[Records contained in a dataset]
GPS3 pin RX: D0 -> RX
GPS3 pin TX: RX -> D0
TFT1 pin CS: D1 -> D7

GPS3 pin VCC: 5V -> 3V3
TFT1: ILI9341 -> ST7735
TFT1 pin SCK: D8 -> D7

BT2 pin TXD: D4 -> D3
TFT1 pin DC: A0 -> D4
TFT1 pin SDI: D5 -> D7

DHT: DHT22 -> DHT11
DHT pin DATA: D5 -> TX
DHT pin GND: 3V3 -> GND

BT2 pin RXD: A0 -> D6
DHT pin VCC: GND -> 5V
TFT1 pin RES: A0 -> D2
...
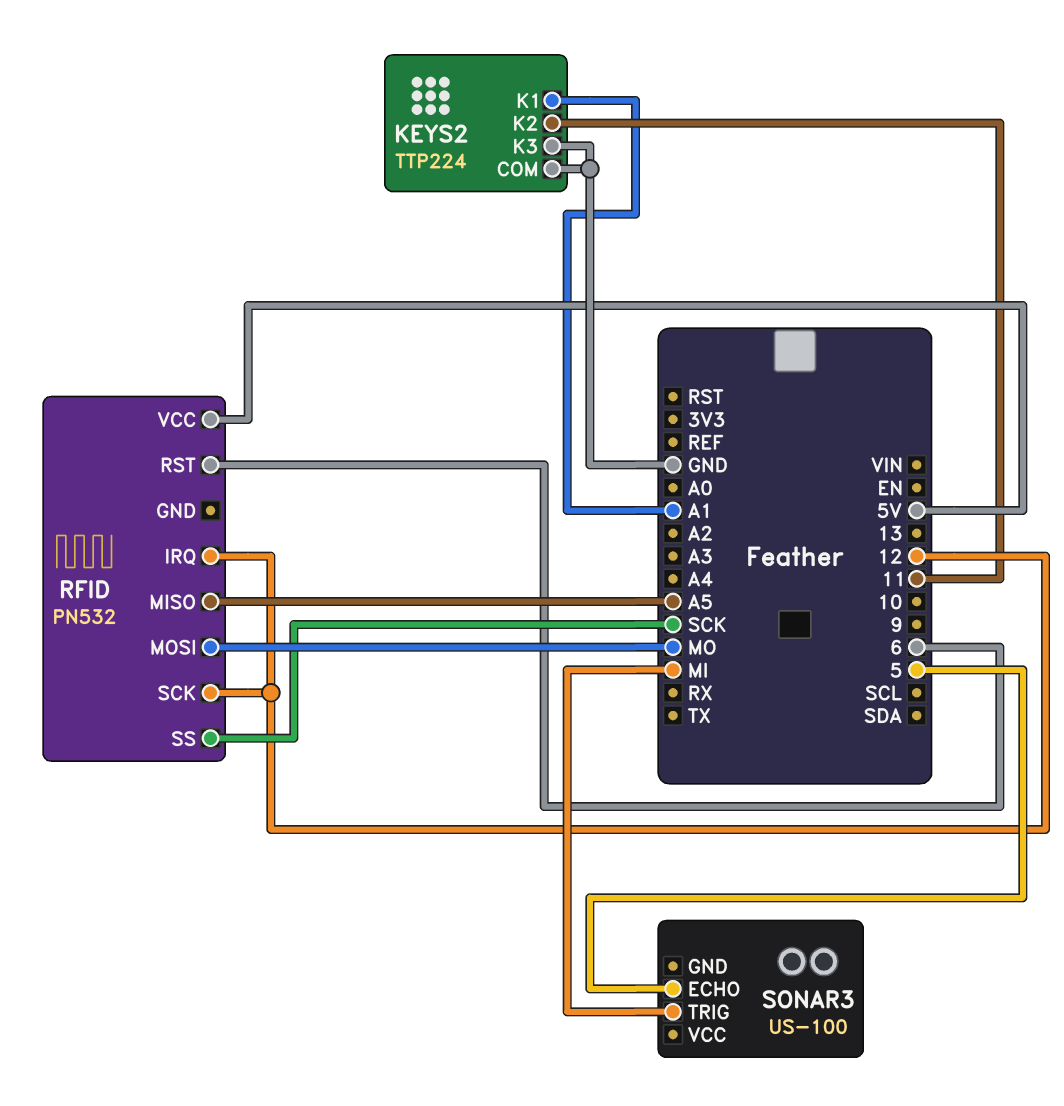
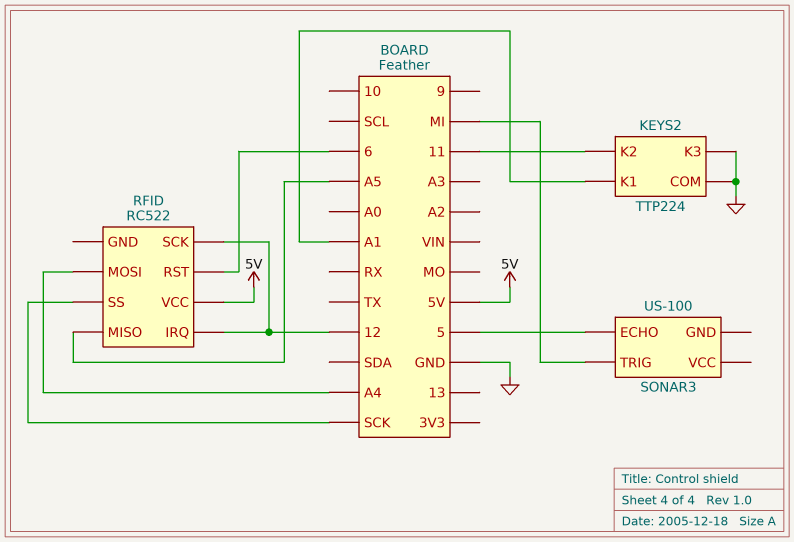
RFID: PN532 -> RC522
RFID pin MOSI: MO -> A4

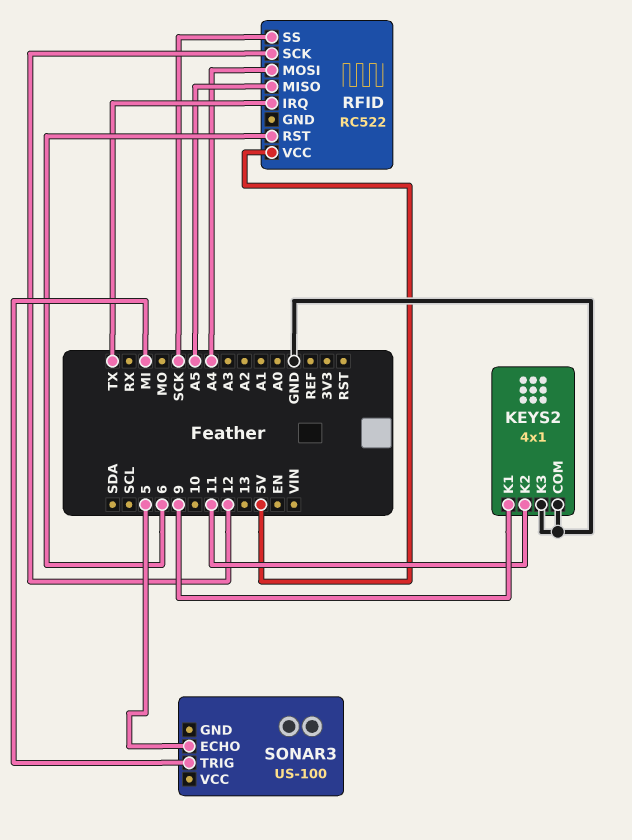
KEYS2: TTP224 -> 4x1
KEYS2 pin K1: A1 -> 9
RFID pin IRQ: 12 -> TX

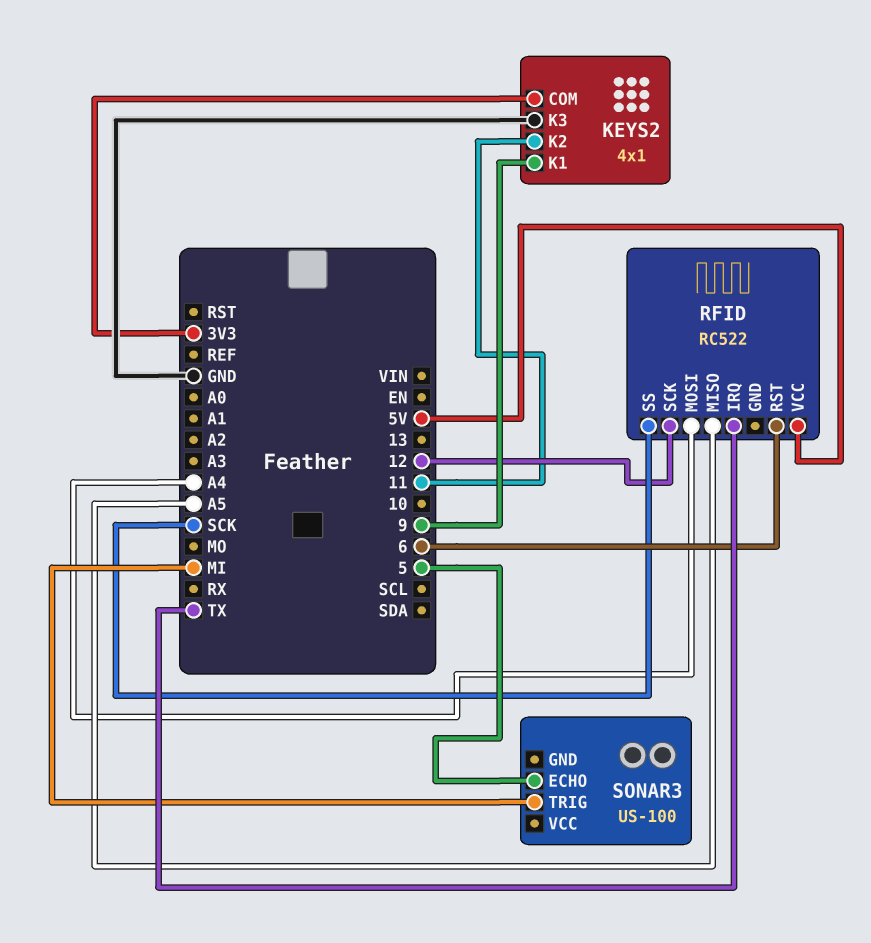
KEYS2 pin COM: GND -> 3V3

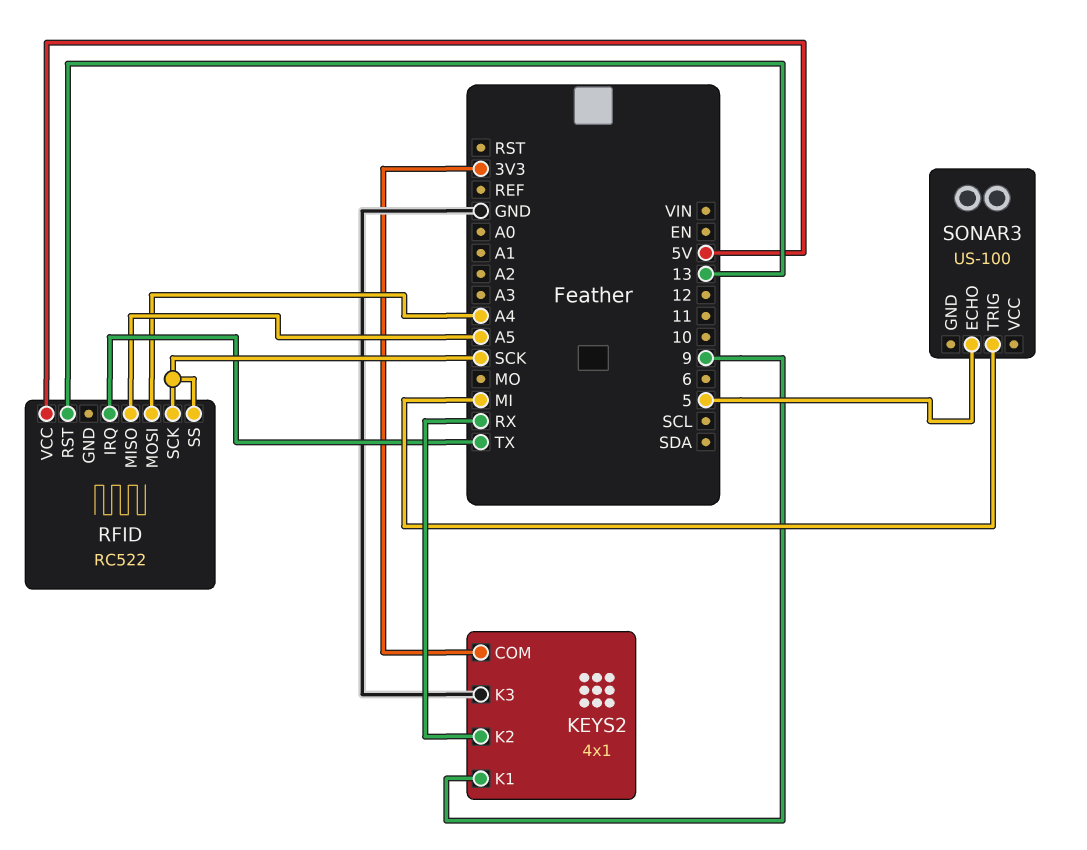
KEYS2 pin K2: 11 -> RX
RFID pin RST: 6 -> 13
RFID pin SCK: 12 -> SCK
==
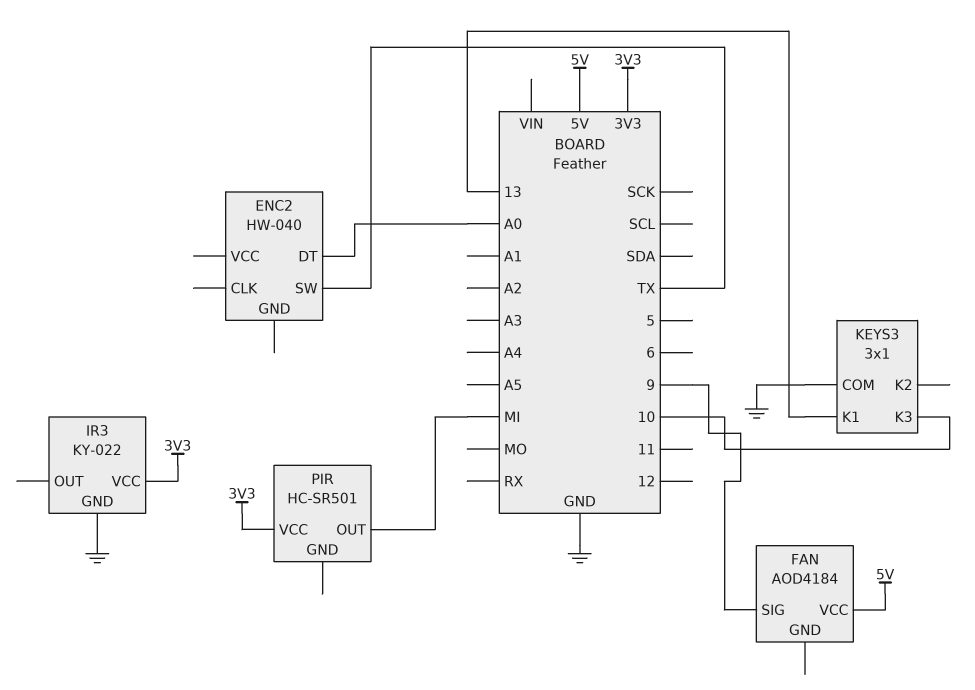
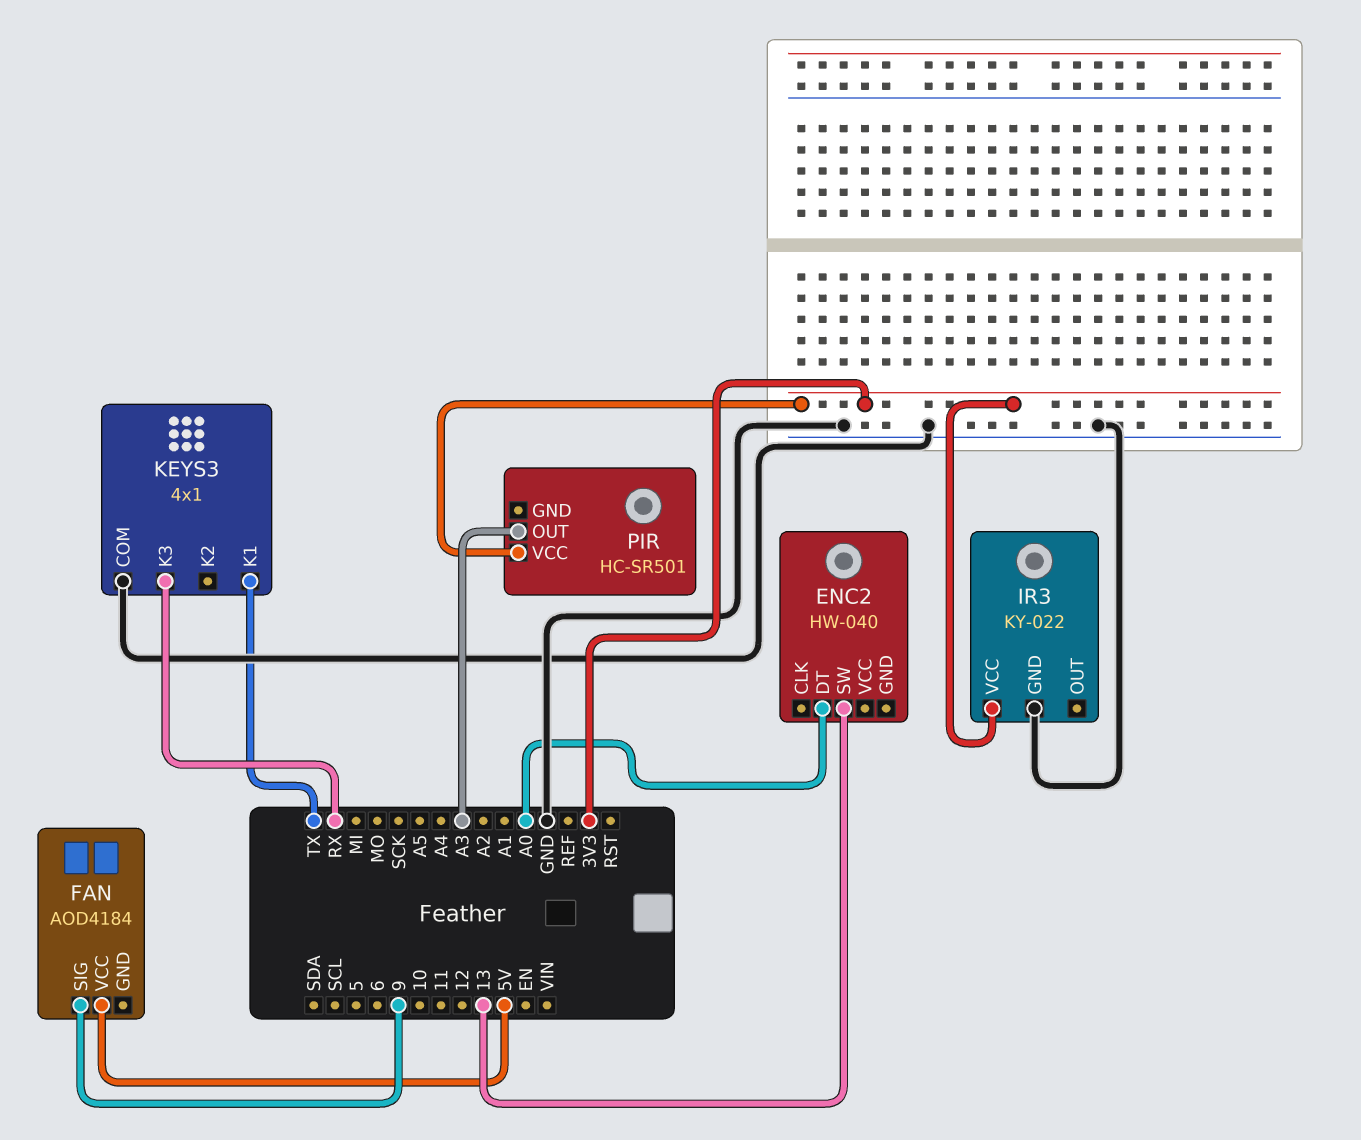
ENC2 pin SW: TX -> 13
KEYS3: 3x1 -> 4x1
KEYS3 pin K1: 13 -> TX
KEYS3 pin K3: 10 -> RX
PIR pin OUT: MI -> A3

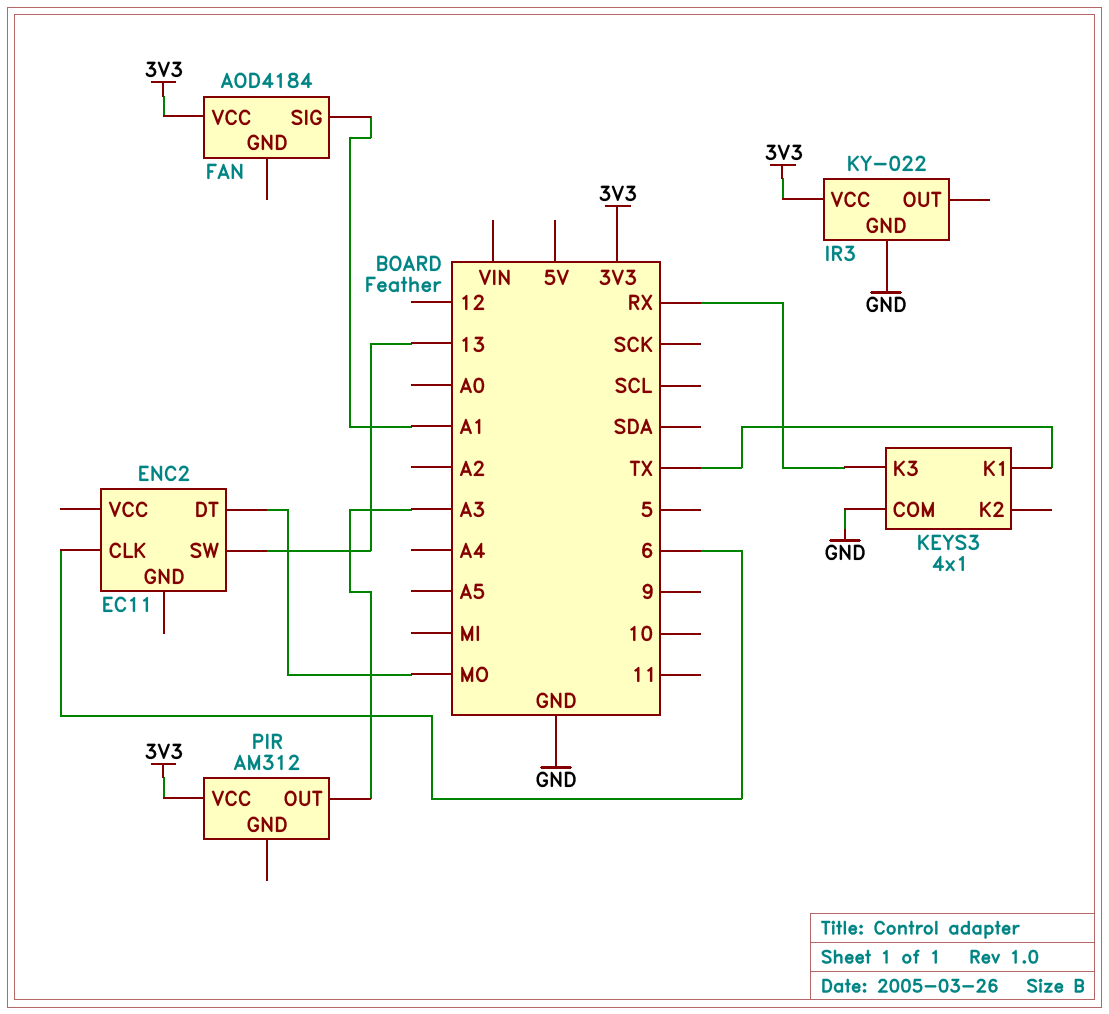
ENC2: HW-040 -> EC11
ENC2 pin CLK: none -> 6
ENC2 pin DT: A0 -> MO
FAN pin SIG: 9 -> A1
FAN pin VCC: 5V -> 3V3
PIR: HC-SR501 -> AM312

__Goal of the exercise__: Restate the lines above from the one containing "RFID: PN532 -> RC522" through the one containing "RFID pin SCK: 12 -> SCK", inclusive, exactly and without pictures.

__Task solution__:
RFID: PN532 -> RC522
RFID pin MOSI: MO -> A4

KEYS2: TTP224 -> 4x1
KEYS2 pin K1: A1 -> 9
RFID pin IRQ: 12 -> TX

KEYS2 pin COM: GND -> 3V3

KEYS2 pin K2: 11 -> RX
RFID pin RST: 6 -> 13
RFID pin SCK: 12 -> SCK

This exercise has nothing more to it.